▸ PROBLEM STATEMENT: Your answer should be the exact lines of the data below from the one containing "The flashlight in" through the one containing "The second view gained the cup"; please include nothing else.
########
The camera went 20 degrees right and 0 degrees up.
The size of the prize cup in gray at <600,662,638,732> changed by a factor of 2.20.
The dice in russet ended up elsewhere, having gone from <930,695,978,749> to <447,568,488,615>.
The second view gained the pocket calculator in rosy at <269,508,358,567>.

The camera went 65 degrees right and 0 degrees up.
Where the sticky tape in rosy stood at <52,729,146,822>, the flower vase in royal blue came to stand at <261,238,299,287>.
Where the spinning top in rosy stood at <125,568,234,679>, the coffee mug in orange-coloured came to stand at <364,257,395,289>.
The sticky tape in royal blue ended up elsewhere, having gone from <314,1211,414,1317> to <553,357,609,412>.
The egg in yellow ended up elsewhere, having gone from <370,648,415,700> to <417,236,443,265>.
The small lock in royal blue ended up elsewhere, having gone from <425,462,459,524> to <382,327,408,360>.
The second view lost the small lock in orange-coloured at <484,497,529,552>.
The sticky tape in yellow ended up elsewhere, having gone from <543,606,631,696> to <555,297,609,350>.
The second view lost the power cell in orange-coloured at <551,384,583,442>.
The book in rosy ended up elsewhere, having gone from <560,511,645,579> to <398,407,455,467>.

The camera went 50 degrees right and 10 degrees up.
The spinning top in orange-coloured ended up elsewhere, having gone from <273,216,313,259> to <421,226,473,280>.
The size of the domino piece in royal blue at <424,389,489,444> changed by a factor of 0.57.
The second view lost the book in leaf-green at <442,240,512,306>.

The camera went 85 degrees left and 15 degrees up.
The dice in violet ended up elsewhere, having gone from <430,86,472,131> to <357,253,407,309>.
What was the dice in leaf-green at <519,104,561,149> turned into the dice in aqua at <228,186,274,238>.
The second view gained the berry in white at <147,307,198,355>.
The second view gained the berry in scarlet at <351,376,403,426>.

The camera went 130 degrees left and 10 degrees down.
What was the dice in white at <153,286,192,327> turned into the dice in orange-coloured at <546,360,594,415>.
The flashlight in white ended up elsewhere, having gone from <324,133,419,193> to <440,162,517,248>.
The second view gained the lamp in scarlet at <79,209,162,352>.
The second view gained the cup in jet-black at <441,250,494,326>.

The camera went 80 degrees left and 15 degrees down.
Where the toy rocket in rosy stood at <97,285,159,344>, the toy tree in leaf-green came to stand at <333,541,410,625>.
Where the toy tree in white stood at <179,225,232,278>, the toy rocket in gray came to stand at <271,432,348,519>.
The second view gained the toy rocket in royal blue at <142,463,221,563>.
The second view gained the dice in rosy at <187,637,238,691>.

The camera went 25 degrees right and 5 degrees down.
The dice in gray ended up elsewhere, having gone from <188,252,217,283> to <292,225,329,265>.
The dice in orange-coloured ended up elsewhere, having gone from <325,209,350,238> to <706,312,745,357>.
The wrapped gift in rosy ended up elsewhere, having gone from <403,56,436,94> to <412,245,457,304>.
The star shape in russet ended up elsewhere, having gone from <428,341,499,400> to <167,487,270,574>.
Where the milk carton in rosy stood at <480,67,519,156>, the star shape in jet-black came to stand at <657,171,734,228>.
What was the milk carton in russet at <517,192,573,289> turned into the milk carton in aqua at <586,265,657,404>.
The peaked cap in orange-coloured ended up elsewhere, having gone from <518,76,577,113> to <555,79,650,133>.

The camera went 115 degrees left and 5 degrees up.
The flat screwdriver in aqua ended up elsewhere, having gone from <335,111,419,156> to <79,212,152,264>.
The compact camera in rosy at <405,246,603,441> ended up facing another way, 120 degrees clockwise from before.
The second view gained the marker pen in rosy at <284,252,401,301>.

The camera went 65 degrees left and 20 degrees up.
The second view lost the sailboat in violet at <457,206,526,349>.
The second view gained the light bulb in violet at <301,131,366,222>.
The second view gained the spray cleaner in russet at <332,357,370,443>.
########
▸ WRITTEN SOLUTION:
The flashlight in white ended up elsewhere, having gone from <324,133,419,193> to <440,162,517,248>.
The second view gained the lamp in scarlet at <79,209,162,352>.
The second view gained the cup in jet-black at <441,250,494,326>.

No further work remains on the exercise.